- YOUR OBJECTIVE
Report only how many lines of the entries below contain the string "blue".

- THE DATA
○ ○ ○ ○

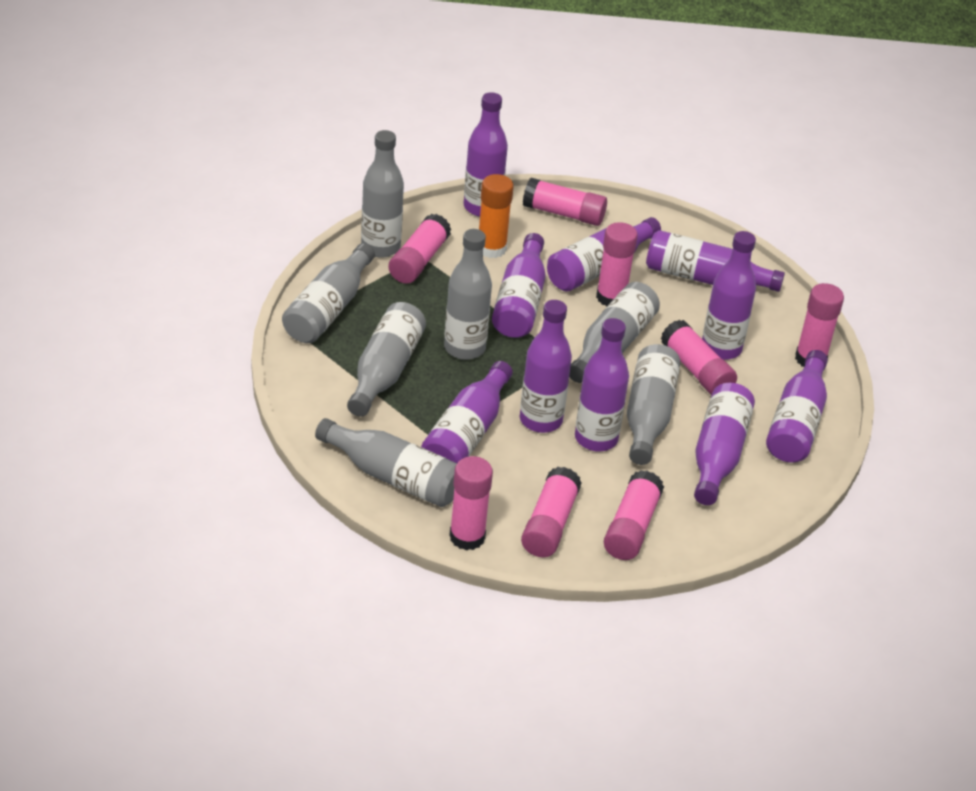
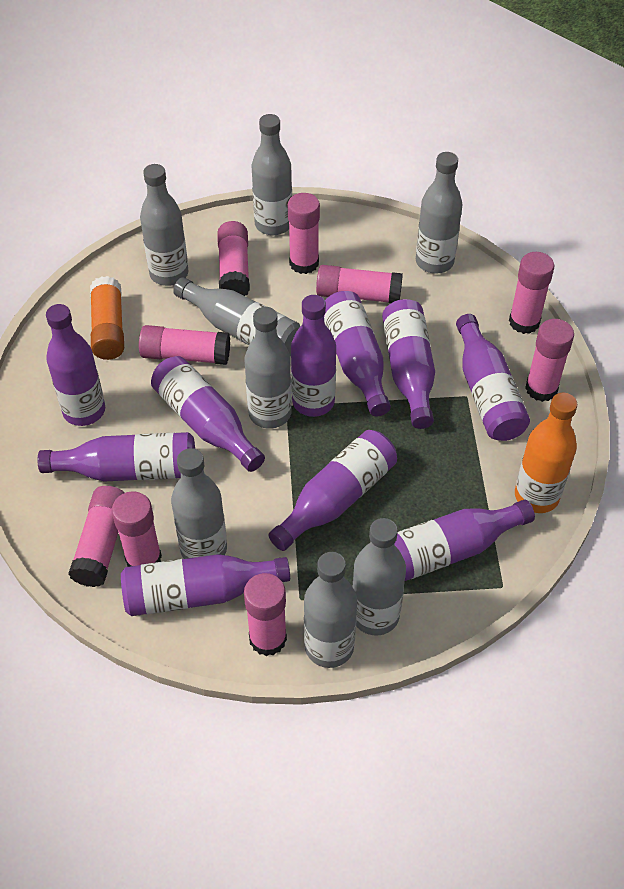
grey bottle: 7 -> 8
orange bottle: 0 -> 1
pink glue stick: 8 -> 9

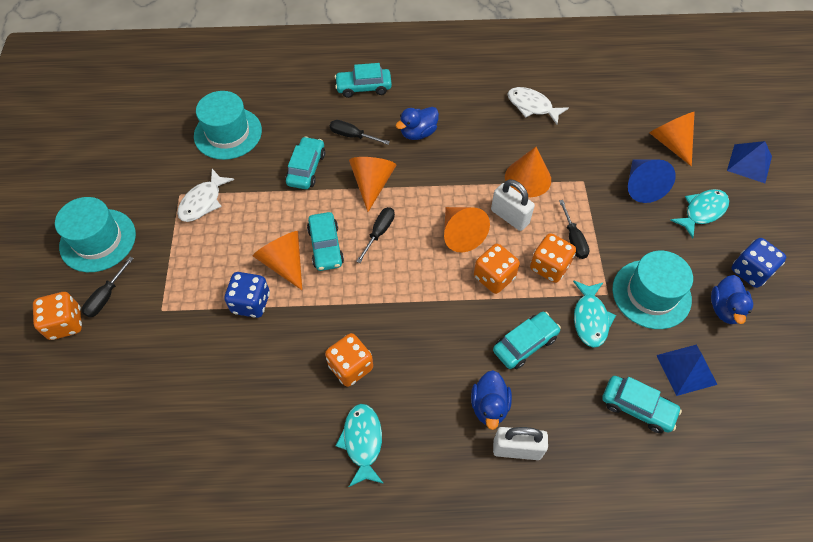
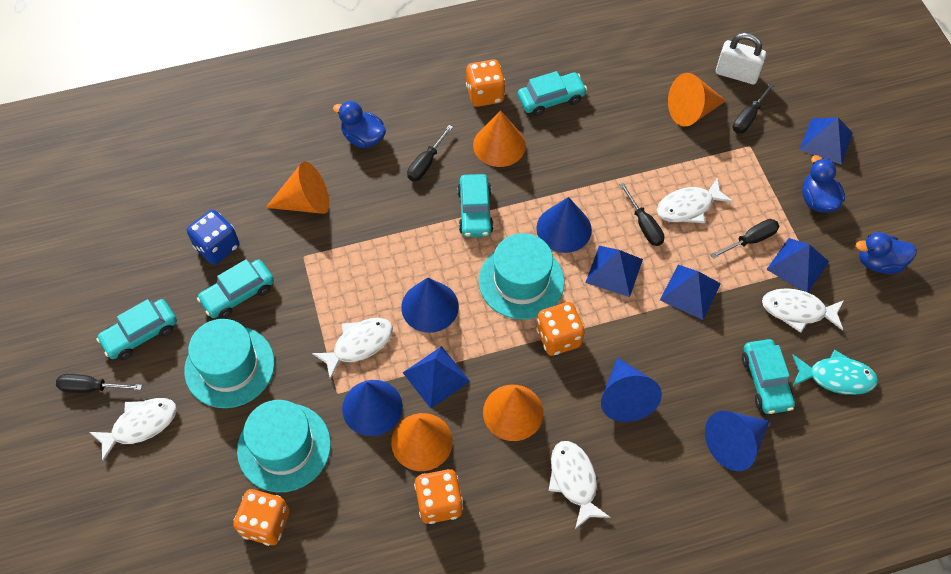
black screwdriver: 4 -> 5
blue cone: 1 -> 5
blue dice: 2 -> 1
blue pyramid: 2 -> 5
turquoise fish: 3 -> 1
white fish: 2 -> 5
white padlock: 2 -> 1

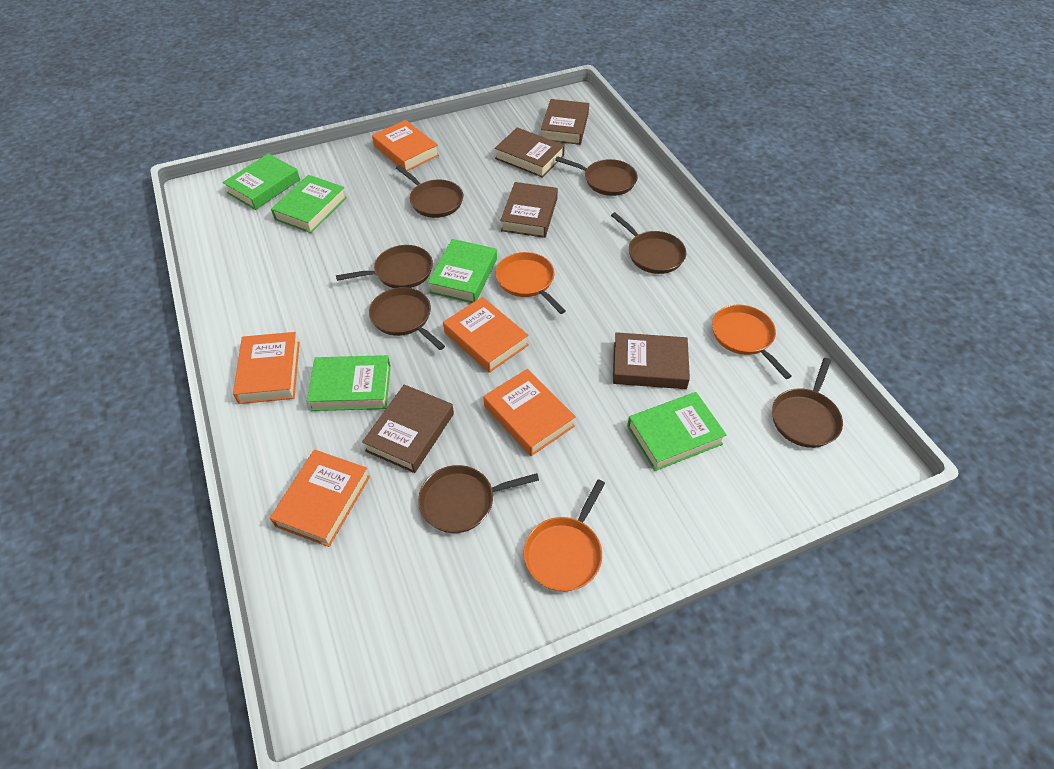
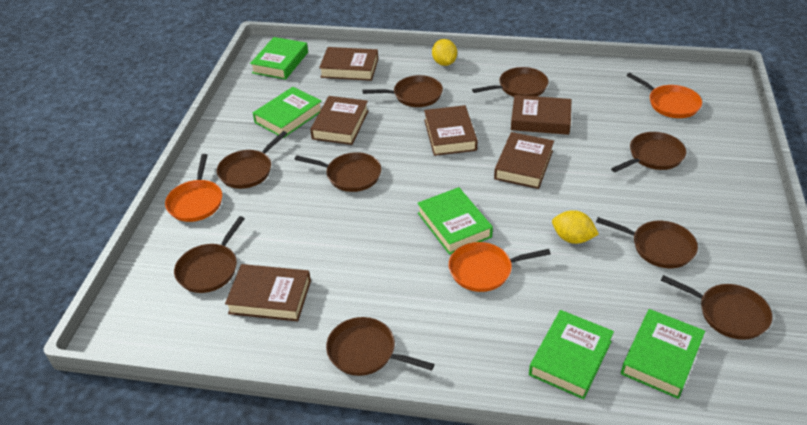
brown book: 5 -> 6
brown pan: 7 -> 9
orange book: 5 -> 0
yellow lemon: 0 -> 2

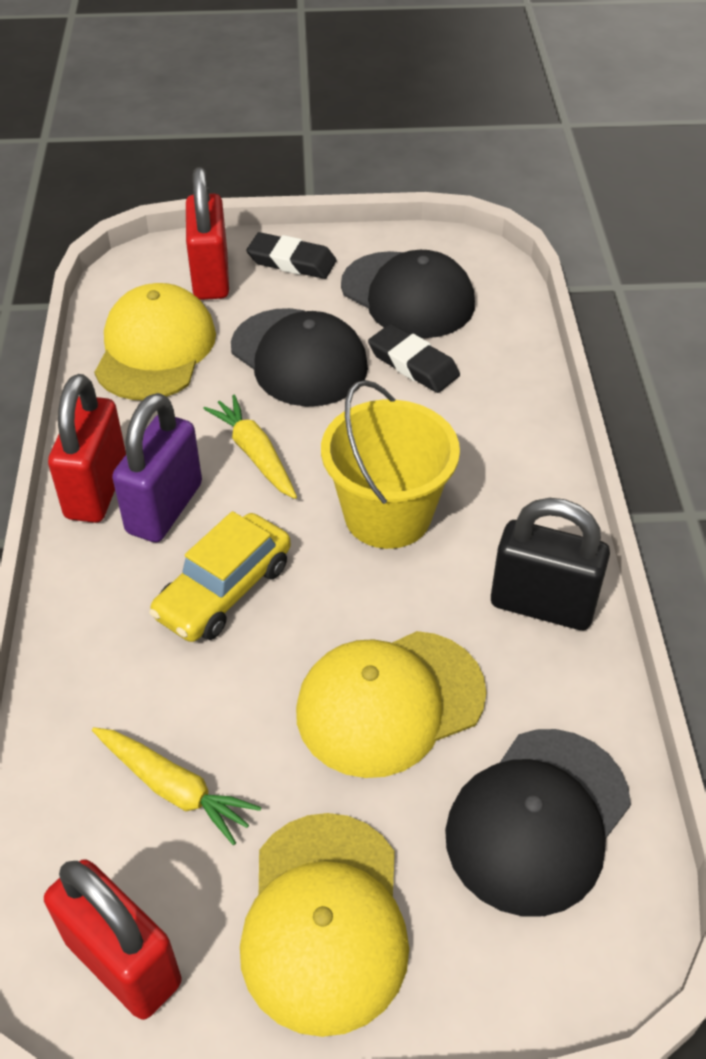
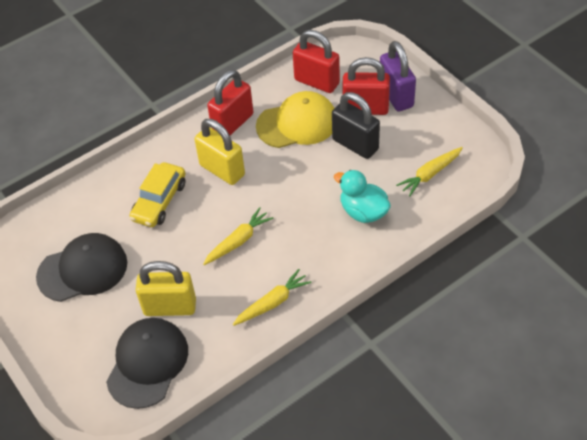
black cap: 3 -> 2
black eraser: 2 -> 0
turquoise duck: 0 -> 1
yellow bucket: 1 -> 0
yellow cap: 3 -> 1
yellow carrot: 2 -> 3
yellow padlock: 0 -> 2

○ ○ ○ ○

- RESULT OF THIS EXERCISE
3